------ INPUT DATA

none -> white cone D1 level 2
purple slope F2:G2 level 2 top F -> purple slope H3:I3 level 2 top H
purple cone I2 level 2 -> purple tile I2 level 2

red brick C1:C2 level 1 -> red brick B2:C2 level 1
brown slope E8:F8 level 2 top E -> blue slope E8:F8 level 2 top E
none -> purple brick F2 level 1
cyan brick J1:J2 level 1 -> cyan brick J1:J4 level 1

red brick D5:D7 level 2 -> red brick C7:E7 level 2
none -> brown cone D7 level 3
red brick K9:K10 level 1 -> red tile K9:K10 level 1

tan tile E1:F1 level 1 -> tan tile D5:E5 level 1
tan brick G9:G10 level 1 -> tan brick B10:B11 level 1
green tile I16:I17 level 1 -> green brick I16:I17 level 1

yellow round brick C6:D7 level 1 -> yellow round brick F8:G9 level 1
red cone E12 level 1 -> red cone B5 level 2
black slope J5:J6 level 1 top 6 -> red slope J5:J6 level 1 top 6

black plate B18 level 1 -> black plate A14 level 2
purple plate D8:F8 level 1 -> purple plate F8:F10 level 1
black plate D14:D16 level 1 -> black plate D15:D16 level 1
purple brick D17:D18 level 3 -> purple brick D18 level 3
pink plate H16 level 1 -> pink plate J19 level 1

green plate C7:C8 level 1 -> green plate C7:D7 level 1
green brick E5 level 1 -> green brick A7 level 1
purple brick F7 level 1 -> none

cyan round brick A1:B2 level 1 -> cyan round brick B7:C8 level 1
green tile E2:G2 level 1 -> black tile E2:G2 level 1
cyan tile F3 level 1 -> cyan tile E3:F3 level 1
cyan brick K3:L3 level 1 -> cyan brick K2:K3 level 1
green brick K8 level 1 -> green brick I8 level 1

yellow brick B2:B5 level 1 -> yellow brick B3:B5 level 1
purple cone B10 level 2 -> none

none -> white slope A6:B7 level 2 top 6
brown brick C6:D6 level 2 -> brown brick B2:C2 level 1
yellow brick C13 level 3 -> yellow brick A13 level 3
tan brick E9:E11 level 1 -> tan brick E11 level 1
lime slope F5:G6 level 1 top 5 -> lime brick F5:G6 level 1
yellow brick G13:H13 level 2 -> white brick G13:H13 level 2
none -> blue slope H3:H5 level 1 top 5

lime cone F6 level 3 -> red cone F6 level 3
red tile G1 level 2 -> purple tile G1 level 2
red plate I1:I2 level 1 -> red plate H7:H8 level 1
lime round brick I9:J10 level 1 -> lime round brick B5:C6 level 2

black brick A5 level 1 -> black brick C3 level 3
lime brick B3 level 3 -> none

------------

GOAL OF THE EXERCISE: Lines of the listing above that contain the word "cone" should all be returned.

ANSWER TO THIS PROBLEM:
none -> white cone D1 level 2
purple cone I2 level 2 -> purple tile I2 level 2
none -> brown cone D7 level 3
red cone E12 level 1 -> red cone B5 level 2
purple cone B10 level 2 -> none
lime cone F6 level 3 -> red cone F6 level 3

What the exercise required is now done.